*PROBLEM REQUIREMENTS*: Your job is to retype all of the data word for word, leaving every image out.

Extracted records
• • • •
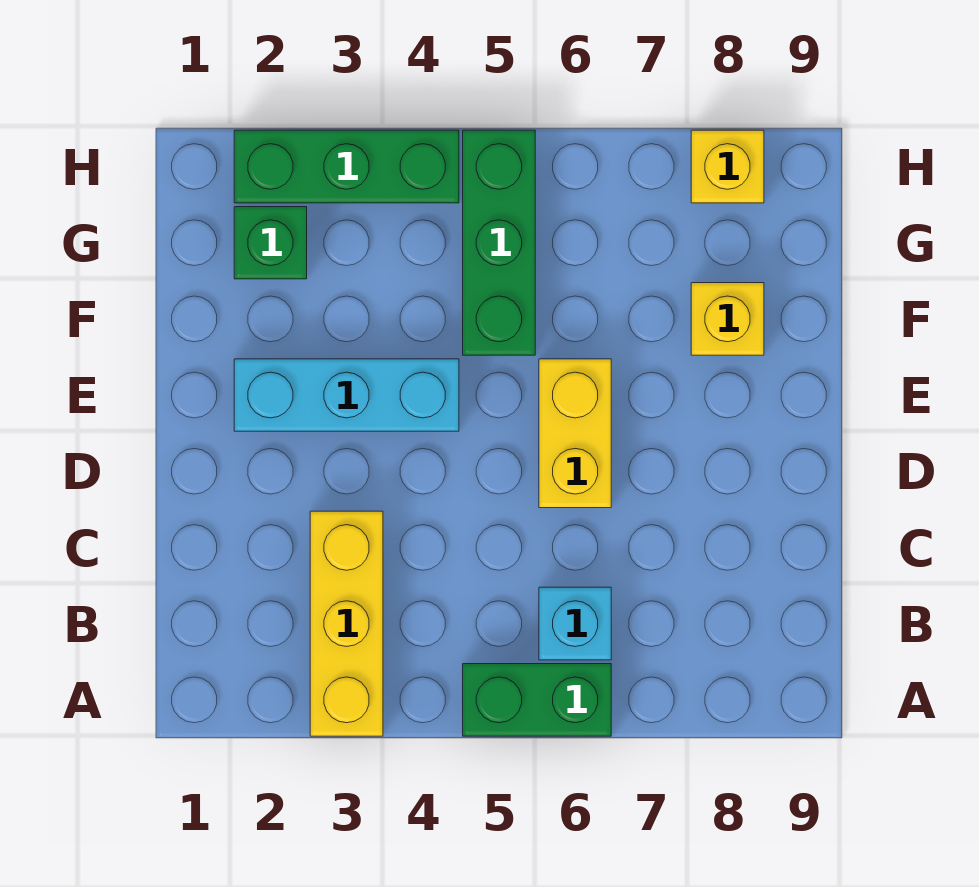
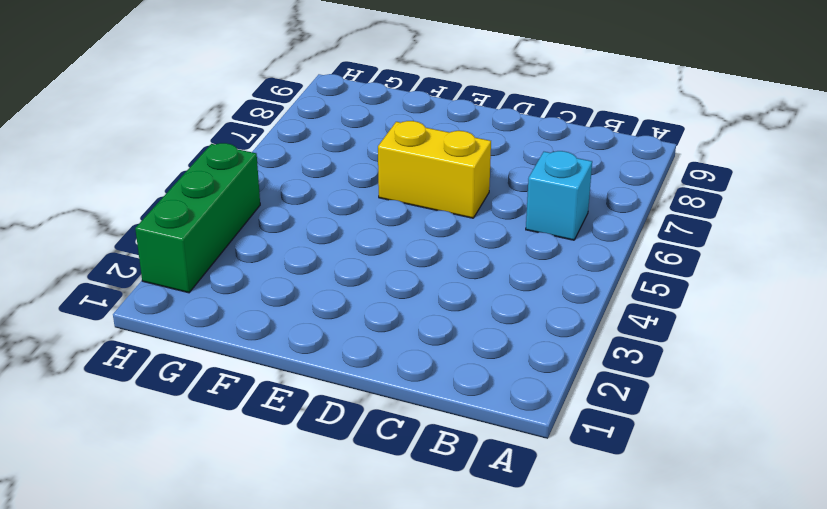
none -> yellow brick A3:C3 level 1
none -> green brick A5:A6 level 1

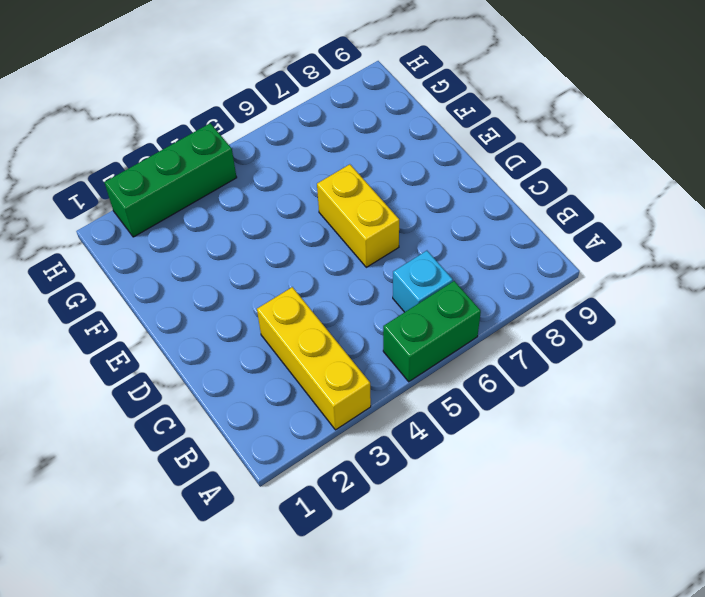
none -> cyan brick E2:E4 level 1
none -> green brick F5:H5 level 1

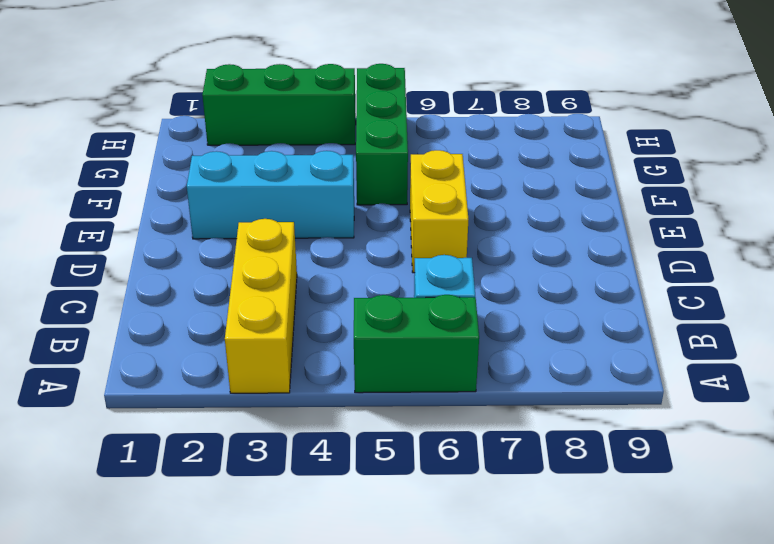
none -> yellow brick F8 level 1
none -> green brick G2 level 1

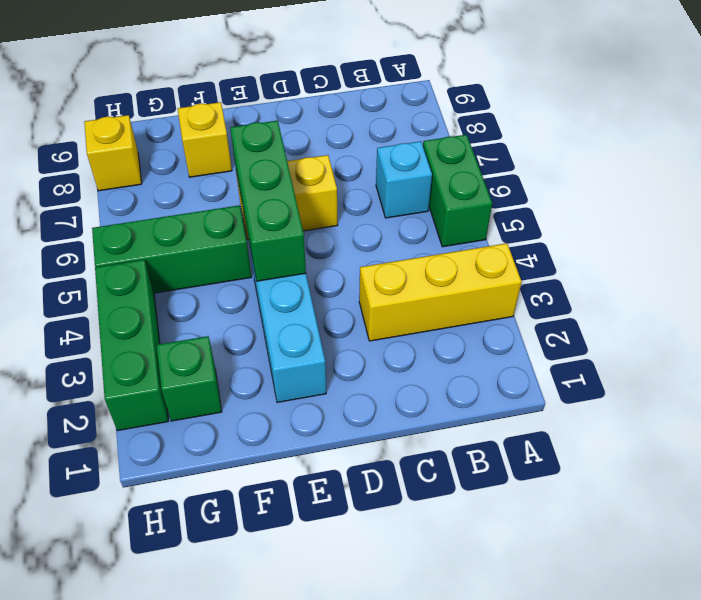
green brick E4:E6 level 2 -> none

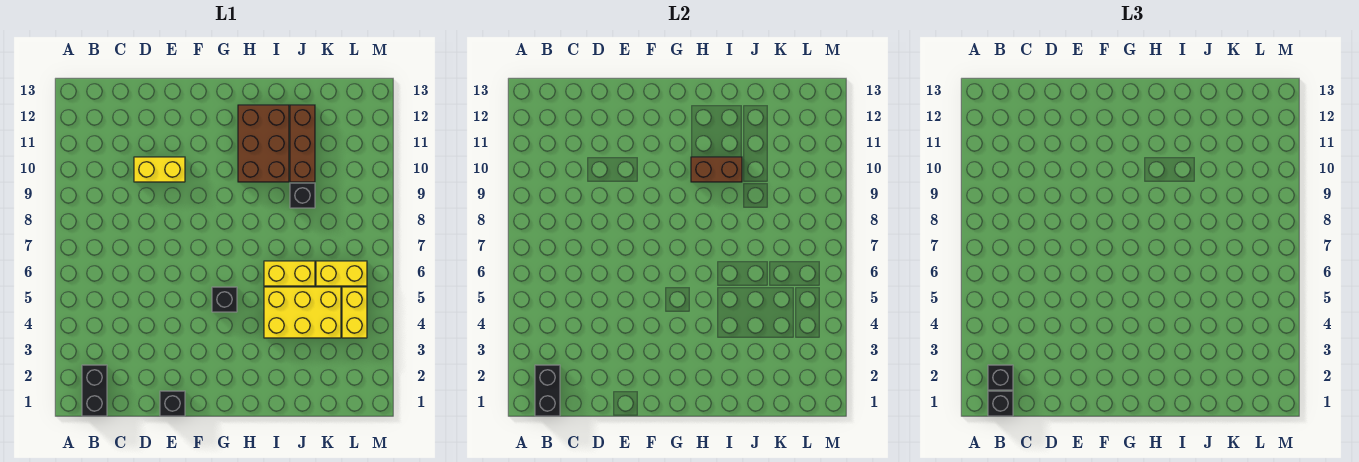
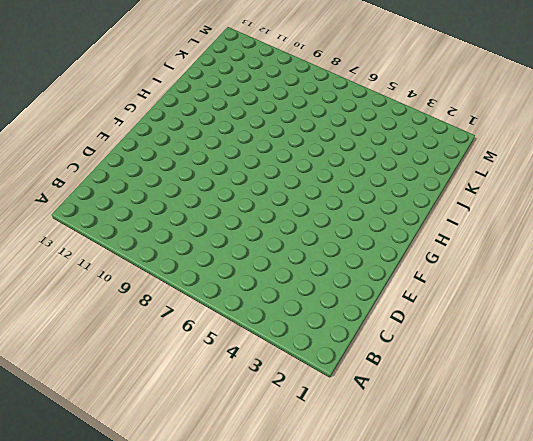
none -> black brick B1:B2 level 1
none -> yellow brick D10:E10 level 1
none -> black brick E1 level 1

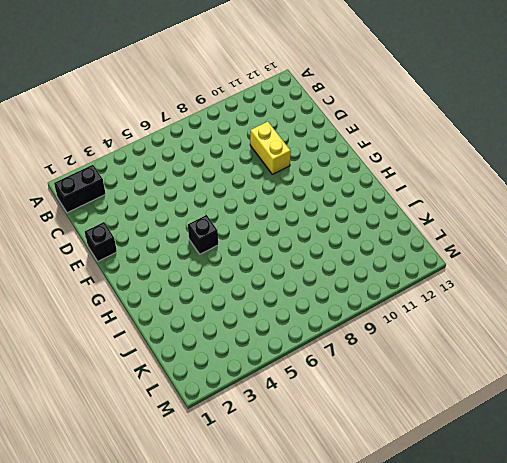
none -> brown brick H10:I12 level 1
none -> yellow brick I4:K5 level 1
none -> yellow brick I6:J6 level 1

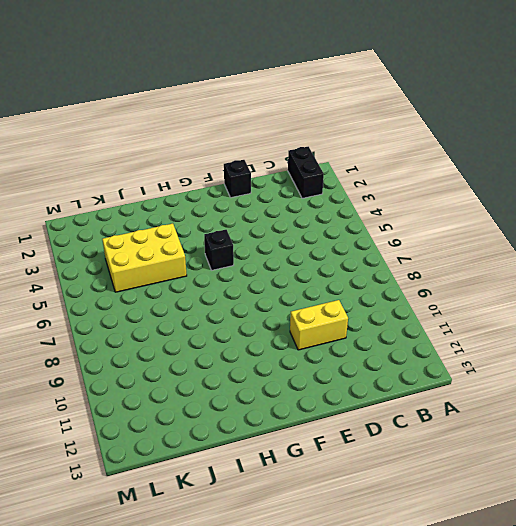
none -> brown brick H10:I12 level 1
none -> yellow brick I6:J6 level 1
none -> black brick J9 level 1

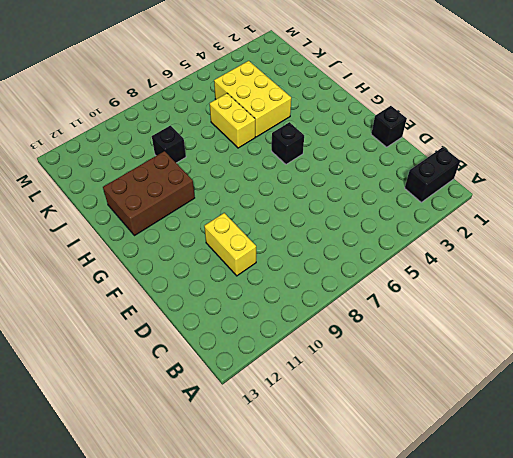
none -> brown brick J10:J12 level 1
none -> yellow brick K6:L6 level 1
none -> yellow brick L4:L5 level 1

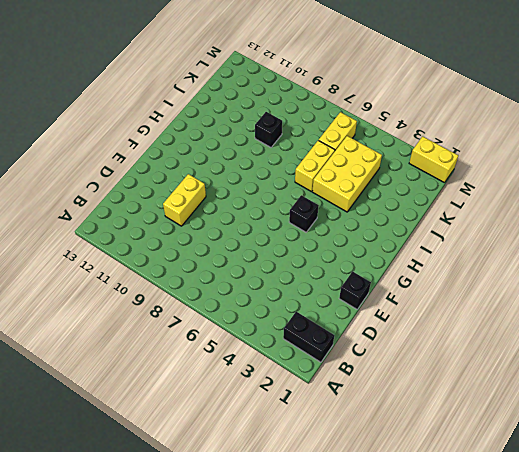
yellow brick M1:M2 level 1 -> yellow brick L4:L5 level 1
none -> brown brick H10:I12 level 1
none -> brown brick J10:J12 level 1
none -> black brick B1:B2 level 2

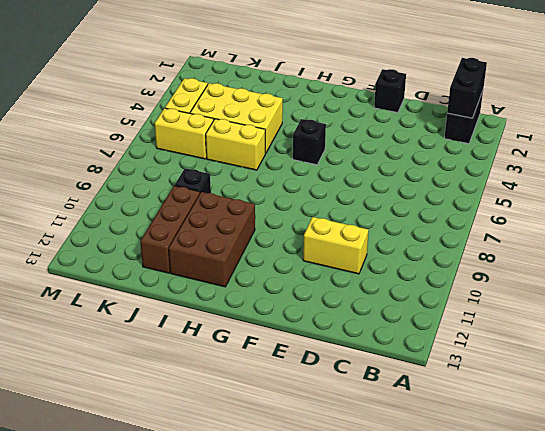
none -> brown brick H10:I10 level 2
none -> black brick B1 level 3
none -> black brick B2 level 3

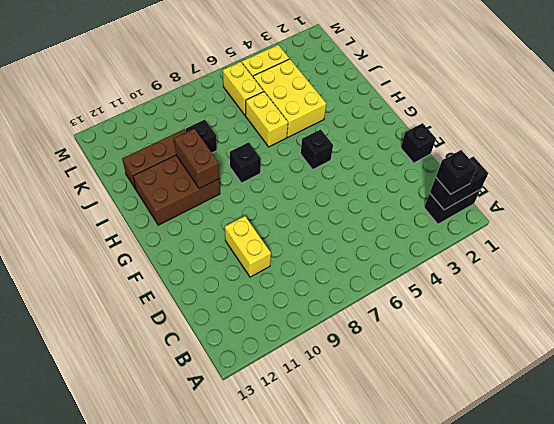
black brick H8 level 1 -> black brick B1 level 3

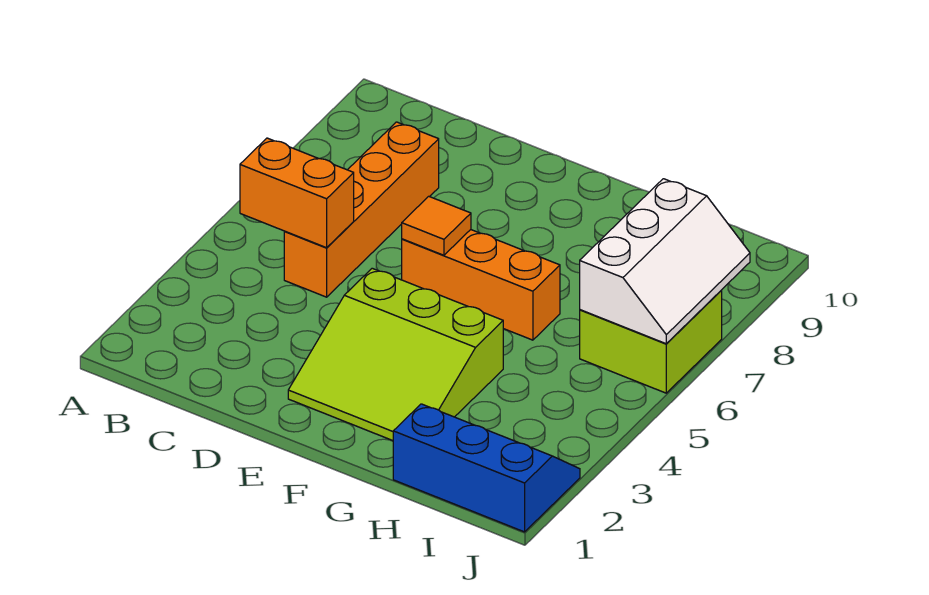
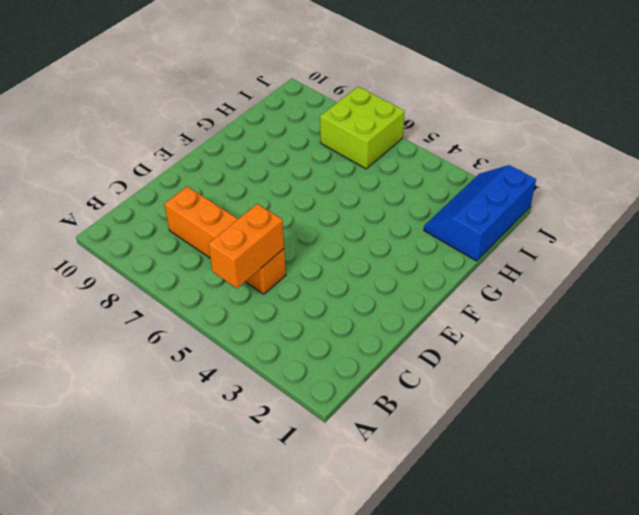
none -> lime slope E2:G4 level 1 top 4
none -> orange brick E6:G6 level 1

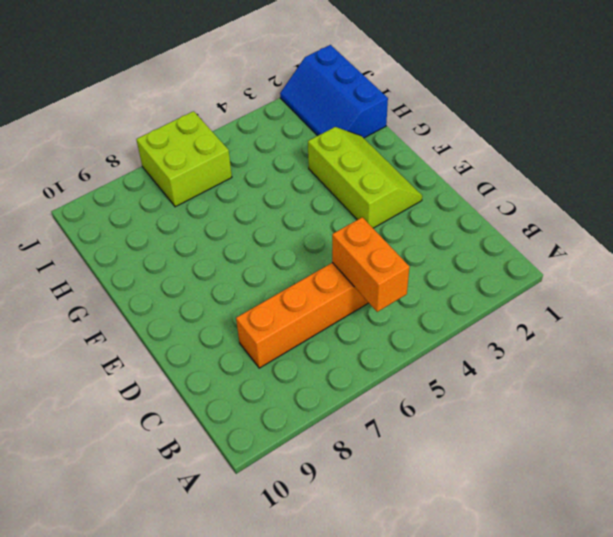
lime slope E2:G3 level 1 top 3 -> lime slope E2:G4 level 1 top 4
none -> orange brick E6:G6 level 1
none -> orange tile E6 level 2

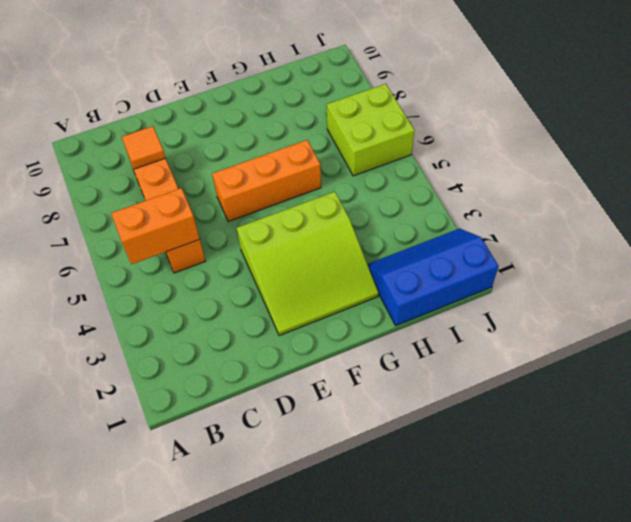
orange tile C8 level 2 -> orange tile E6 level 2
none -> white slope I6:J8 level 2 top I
• • • •
*FINISHED TASK*:
none -> yellow brick A3:C3 level 1
none -> green brick A5:A6 level 1

none -> cyan brick E2:E4 level 1
none -> green brick F5:H5 level 1

none -> yellow brick F8 level 1
none -> green brick G2 level 1

green brick E4:E6 level 2 -> none

none -> black brick B1:B2 level 1
none -> yellow brick D10:E10 level 1
none -> black brick E1 level 1

none -> brown brick H10:I12 level 1
none -> yellow brick I4:K5 level 1
none -> yellow brick I6:J6 level 1

none -> brown brick H10:I12 level 1
none -> yellow brick I6:J6 level 1
none -> black brick J9 level 1

none -> brown brick J10:J12 level 1
none -> yellow brick K6:L6 level 1
none -> yellow brick L4:L5 level 1

yellow brick M1:M2 level 1 -> yellow brick L4:L5 level 1
none -> brown brick H10:I12 level 1
none -> brown brick J10:J12 level 1
none -> black brick B1:B2 level 2

none -> brown brick H10:I10 level 2
none -> black brick B1 level 3
none -> black brick B2 level 3

black brick H8 level 1 -> black brick B1 level 3

none -> lime slope E2:G4 level 1 top 4
none -> orange brick E6:G6 level 1

lime slope E2:G3 level 1 top 3 -> lime slope E2:G4 level 1 top 4
none -> orange brick E6:G6 level 1
none -> orange tile E6 level 2

orange tile C8 level 2 -> orange tile E6 level 2
none -> white slope I6:J8 level 2 top I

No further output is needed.